◆ **Coordinate-based change listings**
————————
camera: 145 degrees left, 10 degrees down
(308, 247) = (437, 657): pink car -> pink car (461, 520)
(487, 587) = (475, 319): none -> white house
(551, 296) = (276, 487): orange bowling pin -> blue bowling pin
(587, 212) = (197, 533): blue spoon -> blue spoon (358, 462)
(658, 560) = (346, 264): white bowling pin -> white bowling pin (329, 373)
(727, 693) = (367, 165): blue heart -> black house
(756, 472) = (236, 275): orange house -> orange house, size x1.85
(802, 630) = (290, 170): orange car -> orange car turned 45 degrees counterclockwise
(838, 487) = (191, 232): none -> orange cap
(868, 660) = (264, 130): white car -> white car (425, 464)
————————
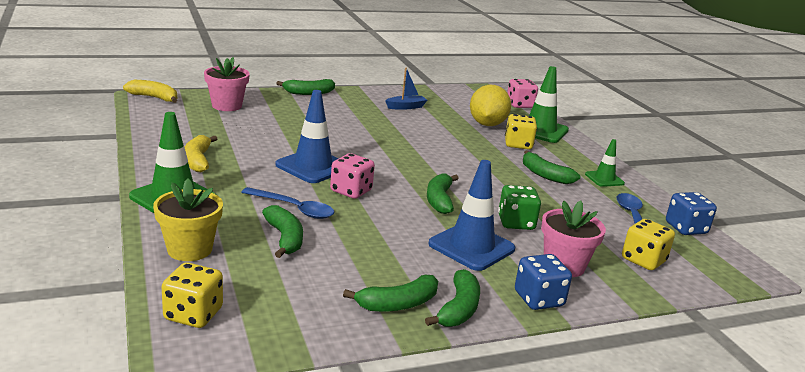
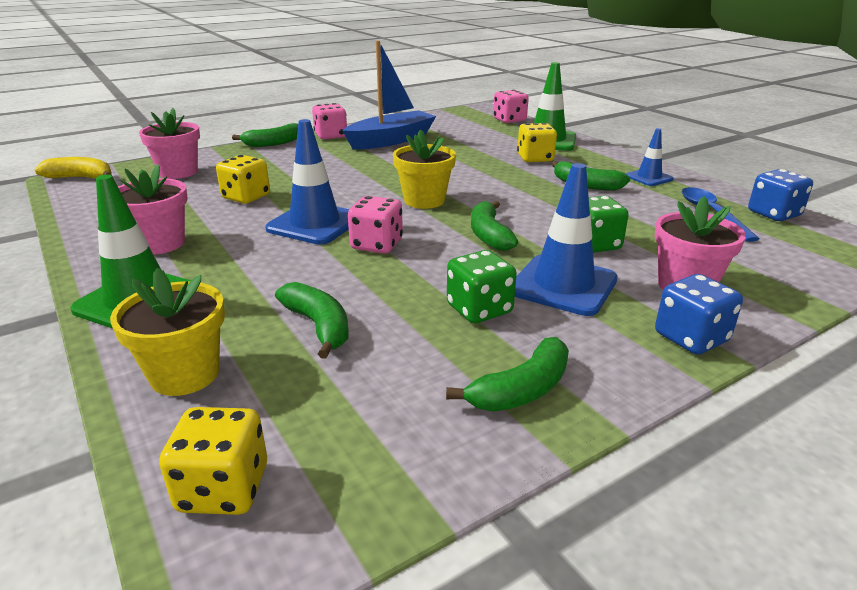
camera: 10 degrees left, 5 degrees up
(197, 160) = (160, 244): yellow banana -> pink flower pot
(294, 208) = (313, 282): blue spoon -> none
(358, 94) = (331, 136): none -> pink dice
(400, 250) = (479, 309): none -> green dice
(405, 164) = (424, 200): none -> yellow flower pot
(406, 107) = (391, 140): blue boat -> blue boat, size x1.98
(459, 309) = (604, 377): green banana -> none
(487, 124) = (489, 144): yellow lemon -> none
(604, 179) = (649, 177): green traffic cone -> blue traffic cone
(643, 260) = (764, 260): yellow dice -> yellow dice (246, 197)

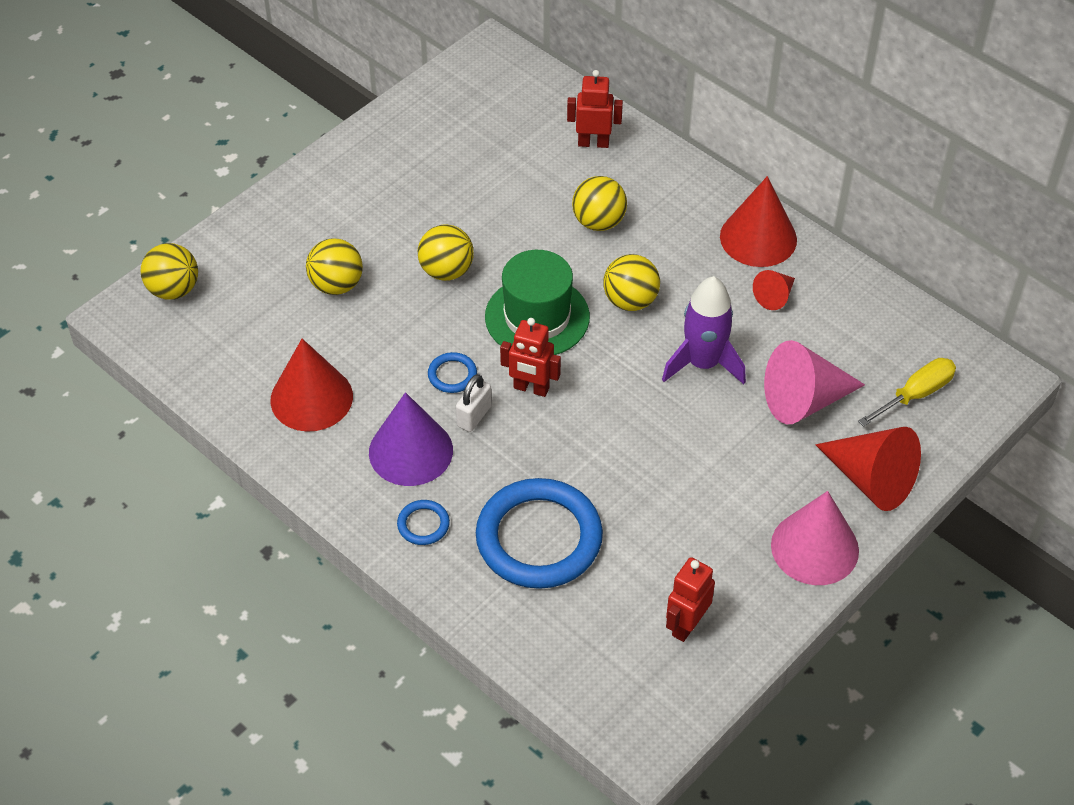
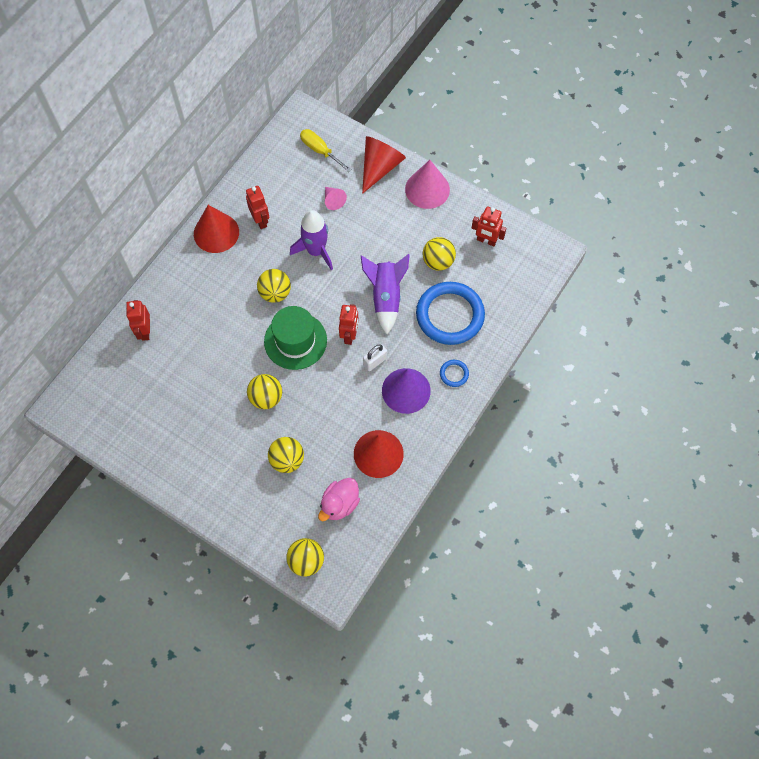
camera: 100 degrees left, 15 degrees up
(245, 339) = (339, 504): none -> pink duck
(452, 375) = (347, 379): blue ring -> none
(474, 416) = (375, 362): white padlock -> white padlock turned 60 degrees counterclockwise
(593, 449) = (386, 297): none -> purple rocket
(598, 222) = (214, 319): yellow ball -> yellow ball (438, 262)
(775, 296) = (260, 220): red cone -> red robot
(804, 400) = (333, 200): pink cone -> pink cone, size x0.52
————————
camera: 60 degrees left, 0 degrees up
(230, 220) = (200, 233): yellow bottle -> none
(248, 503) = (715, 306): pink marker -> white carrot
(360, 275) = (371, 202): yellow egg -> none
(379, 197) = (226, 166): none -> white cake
————————
◆ **Exercise**
Check each line above for the string "green" and copy those that have it.

◆ **Task response**
(400, 250) = (479, 309): none -> green dice
(459, 309) = (604, 377): green banana -> none
(604, 179) = (649, 177): green traffic cone -> blue traffic cone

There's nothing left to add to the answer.